== Segment start ==

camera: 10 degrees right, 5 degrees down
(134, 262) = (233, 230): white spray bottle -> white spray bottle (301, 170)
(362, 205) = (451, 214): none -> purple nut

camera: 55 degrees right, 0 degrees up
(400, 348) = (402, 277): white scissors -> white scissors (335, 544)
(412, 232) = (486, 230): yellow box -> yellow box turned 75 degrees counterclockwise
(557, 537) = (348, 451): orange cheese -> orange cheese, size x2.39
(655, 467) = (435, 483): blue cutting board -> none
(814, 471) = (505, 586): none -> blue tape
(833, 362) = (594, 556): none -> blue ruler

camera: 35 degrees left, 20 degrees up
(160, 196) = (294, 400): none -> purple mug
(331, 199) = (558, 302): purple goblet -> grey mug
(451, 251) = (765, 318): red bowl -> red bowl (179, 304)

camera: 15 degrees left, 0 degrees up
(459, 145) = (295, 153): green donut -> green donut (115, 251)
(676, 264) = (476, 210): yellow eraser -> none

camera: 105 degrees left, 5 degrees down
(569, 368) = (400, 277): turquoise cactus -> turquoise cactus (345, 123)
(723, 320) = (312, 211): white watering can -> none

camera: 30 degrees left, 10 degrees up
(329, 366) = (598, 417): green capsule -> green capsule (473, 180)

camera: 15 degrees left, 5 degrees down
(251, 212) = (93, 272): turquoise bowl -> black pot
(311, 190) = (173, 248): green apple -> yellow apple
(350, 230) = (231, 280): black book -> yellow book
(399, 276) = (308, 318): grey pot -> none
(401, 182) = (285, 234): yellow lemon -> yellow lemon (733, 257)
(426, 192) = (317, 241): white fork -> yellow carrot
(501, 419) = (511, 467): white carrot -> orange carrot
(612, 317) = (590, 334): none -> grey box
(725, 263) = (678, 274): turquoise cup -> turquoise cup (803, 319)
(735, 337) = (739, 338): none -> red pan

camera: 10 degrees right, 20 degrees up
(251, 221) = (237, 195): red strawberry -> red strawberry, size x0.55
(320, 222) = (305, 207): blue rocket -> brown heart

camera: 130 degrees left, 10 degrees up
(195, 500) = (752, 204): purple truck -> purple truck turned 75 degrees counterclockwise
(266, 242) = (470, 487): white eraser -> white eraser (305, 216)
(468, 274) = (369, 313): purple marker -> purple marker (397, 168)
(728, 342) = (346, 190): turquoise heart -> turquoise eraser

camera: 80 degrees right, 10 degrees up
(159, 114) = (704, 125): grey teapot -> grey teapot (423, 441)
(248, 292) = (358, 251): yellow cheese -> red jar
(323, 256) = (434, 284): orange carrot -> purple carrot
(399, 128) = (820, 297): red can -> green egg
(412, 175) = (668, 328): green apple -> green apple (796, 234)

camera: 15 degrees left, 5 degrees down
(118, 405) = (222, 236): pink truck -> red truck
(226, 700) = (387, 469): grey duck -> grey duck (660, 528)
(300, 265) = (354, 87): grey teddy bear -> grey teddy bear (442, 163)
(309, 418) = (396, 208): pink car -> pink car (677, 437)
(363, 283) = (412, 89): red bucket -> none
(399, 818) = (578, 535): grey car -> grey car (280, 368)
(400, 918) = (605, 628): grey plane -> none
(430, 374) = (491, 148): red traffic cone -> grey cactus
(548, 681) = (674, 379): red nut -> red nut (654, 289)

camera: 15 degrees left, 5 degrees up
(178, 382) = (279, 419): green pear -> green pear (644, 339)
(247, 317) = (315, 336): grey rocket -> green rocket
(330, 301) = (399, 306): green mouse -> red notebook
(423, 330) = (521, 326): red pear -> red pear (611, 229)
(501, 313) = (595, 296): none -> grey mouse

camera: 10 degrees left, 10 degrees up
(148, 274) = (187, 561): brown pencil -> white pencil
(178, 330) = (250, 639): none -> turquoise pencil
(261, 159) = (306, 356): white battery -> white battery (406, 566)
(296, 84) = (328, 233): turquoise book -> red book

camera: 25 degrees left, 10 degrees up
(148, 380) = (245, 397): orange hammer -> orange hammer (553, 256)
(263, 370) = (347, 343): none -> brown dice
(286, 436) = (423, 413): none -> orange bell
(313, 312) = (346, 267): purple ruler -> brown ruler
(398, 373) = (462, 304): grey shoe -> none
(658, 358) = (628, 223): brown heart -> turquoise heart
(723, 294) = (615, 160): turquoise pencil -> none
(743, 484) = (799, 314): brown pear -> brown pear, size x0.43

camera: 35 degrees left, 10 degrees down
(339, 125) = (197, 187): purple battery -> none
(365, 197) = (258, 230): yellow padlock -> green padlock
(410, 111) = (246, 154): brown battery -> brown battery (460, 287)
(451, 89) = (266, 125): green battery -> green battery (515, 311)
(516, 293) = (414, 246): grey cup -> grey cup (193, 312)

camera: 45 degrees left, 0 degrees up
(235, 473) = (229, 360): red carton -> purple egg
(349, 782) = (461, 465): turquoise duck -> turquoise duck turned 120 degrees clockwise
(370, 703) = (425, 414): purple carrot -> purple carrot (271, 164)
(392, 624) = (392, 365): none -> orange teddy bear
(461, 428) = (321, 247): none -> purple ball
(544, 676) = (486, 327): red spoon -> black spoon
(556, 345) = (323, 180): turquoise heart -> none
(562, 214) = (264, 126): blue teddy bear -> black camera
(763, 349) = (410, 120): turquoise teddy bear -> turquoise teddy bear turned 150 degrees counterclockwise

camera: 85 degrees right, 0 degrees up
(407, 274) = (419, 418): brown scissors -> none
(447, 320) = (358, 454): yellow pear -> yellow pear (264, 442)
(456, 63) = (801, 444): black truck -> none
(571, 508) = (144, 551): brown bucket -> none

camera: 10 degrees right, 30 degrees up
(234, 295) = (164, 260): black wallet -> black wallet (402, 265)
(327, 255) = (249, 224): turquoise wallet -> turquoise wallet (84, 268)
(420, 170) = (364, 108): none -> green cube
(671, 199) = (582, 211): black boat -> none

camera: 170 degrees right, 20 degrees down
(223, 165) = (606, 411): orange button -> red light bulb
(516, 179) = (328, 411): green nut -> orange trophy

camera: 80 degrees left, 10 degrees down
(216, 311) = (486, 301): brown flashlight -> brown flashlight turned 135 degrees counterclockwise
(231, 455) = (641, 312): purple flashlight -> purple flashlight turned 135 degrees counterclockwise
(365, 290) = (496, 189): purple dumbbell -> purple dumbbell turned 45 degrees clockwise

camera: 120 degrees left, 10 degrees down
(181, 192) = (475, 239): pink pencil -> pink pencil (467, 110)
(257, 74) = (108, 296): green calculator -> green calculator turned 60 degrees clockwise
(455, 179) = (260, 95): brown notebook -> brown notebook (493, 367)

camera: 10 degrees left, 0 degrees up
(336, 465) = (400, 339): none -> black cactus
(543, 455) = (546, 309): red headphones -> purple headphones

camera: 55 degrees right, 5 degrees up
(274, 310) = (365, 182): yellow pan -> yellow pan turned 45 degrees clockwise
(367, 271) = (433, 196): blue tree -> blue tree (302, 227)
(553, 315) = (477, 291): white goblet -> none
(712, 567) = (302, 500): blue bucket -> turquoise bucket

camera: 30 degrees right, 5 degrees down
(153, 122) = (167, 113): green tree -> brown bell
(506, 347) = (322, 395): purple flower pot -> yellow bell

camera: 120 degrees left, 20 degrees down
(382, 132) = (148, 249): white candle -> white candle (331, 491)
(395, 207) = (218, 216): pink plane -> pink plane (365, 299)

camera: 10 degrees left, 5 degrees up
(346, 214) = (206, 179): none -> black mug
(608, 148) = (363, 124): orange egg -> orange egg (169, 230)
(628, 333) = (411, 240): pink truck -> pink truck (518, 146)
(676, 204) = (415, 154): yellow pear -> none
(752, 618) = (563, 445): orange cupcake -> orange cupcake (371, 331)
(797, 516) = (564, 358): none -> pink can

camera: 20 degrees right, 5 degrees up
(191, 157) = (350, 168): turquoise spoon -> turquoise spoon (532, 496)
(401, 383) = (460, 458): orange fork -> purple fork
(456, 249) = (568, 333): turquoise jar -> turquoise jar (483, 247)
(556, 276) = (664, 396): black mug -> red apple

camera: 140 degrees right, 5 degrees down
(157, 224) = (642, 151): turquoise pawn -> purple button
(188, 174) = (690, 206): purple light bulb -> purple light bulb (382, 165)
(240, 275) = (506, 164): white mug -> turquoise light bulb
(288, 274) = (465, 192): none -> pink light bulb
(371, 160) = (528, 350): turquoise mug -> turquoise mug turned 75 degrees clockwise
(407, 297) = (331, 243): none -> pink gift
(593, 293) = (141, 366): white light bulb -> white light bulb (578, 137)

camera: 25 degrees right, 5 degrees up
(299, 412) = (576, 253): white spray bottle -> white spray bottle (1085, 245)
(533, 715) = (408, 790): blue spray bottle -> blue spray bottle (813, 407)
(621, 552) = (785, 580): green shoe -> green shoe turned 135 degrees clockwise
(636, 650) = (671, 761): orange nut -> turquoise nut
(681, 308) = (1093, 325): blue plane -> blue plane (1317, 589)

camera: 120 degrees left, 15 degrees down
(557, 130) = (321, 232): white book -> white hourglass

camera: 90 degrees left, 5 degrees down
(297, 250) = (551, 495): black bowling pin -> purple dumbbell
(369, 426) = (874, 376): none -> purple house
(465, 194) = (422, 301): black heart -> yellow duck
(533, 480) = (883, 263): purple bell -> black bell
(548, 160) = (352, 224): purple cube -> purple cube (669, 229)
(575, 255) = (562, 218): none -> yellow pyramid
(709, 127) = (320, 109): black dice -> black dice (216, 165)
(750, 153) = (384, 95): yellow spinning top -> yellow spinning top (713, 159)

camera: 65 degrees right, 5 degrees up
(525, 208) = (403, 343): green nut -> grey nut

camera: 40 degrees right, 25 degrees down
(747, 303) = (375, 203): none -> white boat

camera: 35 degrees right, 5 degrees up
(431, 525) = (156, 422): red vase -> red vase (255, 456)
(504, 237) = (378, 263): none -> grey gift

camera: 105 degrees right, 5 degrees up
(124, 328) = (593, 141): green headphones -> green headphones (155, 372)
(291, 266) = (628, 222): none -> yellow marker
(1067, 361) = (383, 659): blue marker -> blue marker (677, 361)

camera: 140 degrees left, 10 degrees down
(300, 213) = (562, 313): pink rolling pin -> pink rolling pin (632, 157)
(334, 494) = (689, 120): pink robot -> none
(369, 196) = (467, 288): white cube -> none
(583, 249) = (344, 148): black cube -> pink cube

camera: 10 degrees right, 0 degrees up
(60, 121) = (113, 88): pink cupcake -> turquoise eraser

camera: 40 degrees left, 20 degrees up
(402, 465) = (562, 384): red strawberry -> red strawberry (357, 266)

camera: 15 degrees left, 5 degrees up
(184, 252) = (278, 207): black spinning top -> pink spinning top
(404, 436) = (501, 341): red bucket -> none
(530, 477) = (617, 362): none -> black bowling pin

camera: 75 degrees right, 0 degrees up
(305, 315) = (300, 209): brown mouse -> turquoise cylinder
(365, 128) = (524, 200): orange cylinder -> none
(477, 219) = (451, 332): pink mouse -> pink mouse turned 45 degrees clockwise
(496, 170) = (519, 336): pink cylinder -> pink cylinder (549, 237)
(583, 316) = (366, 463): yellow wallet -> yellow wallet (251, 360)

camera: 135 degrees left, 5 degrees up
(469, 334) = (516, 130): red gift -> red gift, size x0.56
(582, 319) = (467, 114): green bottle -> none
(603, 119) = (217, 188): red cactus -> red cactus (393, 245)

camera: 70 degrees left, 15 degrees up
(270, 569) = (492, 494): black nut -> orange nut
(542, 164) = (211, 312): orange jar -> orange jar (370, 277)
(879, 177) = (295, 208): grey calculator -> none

== Segment end ==

**WHAT YOU HAVE TO DO**
For the lines above, output exactly those from the line containing "(655, 467) = (435, 483): blue" through the line containing "camera: 30 degrees left, 10 degrees up", and skip the others.

**RESPONSE TO THE EXERCISE**
(655, 467) = (435, 483): blue cutting board -> none
(814, 471) = (505, 586): none -> blue tape
(833, 362) = (594, 556): none -> blue ruler

camera: 35 degrees left, 20 degrees up
(160, 196) = (294, 400): none -> purple mug
(331, 199) = (558, 302): purple goblet -> grey mug
(451, 251) = (765, 318): red bowl -> red bowl (179, 304)

camera: 15 degrees left, 0 degrees up
(459, 145) = (295, 153): green donut -> green donut (115, 251)
(676, 264) = (476, 210): yellow eraser -> none

camera: 105 degrees left, 5 degrees down
(569, 368) = (400, 277): turquoise cactus -> turquoise cactus (345, 123)
(723, 320) = (312, 211): white watering can -> none

camera: 30 degrees left, 10 degrees up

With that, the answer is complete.